▶ [Requirement]
Set all the entries down again, unaltered.

▶ [Data]
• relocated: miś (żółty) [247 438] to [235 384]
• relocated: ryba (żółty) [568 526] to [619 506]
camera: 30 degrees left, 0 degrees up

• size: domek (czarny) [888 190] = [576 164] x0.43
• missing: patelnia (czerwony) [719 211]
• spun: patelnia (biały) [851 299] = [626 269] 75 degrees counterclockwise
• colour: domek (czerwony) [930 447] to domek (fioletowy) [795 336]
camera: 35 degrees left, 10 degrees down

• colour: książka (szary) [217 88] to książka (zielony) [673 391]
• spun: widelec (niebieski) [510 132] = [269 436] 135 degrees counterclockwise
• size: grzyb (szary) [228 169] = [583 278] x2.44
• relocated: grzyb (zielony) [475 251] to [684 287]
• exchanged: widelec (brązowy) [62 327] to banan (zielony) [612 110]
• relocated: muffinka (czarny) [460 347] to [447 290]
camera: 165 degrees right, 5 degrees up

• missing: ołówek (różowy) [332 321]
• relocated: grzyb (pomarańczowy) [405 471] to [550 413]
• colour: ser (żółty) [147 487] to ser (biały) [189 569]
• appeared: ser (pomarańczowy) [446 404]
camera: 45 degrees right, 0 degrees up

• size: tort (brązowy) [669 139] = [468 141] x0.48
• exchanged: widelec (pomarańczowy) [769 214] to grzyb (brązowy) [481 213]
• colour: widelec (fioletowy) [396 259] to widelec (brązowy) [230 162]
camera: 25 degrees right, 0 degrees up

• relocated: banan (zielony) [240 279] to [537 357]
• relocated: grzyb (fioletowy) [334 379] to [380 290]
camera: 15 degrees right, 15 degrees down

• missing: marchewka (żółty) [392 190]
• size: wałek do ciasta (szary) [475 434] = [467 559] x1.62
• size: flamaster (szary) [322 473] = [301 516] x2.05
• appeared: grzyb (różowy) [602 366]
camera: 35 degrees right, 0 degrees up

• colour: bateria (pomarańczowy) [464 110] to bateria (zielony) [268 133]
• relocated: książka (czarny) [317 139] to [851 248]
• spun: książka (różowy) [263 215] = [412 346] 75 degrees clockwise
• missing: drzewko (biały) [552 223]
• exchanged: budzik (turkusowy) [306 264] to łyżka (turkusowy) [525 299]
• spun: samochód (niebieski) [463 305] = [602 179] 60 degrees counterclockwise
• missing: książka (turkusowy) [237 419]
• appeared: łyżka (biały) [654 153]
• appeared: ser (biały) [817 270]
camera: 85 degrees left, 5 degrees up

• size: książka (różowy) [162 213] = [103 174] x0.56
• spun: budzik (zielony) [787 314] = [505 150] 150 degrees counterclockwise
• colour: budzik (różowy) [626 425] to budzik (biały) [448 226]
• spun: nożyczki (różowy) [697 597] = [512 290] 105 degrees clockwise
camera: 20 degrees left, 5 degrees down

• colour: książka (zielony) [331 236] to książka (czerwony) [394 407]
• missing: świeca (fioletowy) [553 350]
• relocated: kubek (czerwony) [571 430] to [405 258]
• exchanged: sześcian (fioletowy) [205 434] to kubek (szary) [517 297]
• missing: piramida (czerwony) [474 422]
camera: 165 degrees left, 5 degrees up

▶ [Response]
• relocated: miś (żółty) [247 438] to [235 384]
• relocated: ryba (żółty) [568 526] to [619 506]
camera: 30 degrees left, 0 degrees up

• size: domek (czarny) [888 190] = [576 164] x0.43
• missing: patelnia (czerwony) [719 211]
• spun: patelnia (biały) [851 299] = [626 269] 75 degrees counterclockwise
• colour: domek (czerwony) [930 447] to domek (fioletowy) [795 336]
camera: 35 degrees left, 10 degrees down

• colour: książka (szary) [217 88] to książka (zielony) [673 391]
• spun: widelec (niebieski) [510 132] = [269 436] 135 degrees counterclockwise
• size: grzyb (szary) [228 169] = [583 278] x2.44
• relocated: grzyb (zielony) [475 251] to [684 287]
• exchanged: widelec (brązowy) [62 327] to banan (zielony) [612 110]
• relocated: muffinka (czarny) [460 347] to [447 290]
camera: 165 degrees right, 5 degrees up

• missing: ołówek (różowy) [332 321]
• relocated: grzyb (pomarańczowy) [405 471] to [550 413]
• colour: ser (żółty) [147 487] to ser (biały) [189 569]
• appeared: ser (pomarańczowy) [446 404]
camera: 45 degrees right, 0 degrees up

• size: tort (brązowy) [669 139] = [468 141] x0.48
• exchanged: widelec (pomarańczowy) [769 214] to grzyb (brązowy) [481 213]
• colour: widelec (fioletowy) [396 259] to widelec (brązowy) [230 162]
camera: 25 degrees right, 0 degrees up

• relocated: banan (zielony) [240 279] to [537 357]
• relocated: grzyb (fioletowy) [334 379] to [380 290]
camera: 15 degrees right, 15 degrees down

• missing: marchewka (żółty) [392 190]
• size: wałek do ciasta (szary) [475 434] = [467 559] x1.62
• size: flamaster (szary) [322 473] = [301 516] x2.05
• appeared: grzyb (różowy) [602 366]
camera: 35 degrees right, 0 degrees up

• colour: bateria (pomarańczowy) [464 110] to bateria (zielony) [268 133]
• relocated: książka (czarny) [317 139] to [851 248]
• spun: książka (różowy) [263 215] = [412 346] 75 degrees clockwise
• missing: drzewko (biały) [552 223]
• exchanged: budzik (turkusowy) [306 264] to łyżka (turkusowy) [525 299]
• spun: samochód (niebieski) [463 305] = [602 179] 60 degrees counterclockwise
• missing: książka (turkusowy) [237 419]
• appeared: łyżka (biały) [654 153]
• appeared: ser (biały) [817 270]
camera: 85 degrees left, 5 degrees up

• size: książka (różowy) [162 213] = [103 174] x0.56
• spun: budzik (zielony) [787 314] = [505 150] 150 degrees counterclockwise
• colour: budzik (różowy) [626 425] to budzik (biały) [448 226]
• spun: nożyczki (różowy) [697 597] = [512 290] 105 degrees clockwise
camera: 20 degrees left, 5 degrees down

• colour: książka (zielony) [331 236] to książka (czerwony) [394 407]
• missing: świeca (fioletowy) [553 350]
• relocated: kubek (czerwony) [571 430] to [405 258]
• exchanged: sześcian (fioletowy) [205 434] to kubek (szary) [517 297]
• missing: piramida (czerwony) [474 422]
camera: 165 degrees left, 5 degrees up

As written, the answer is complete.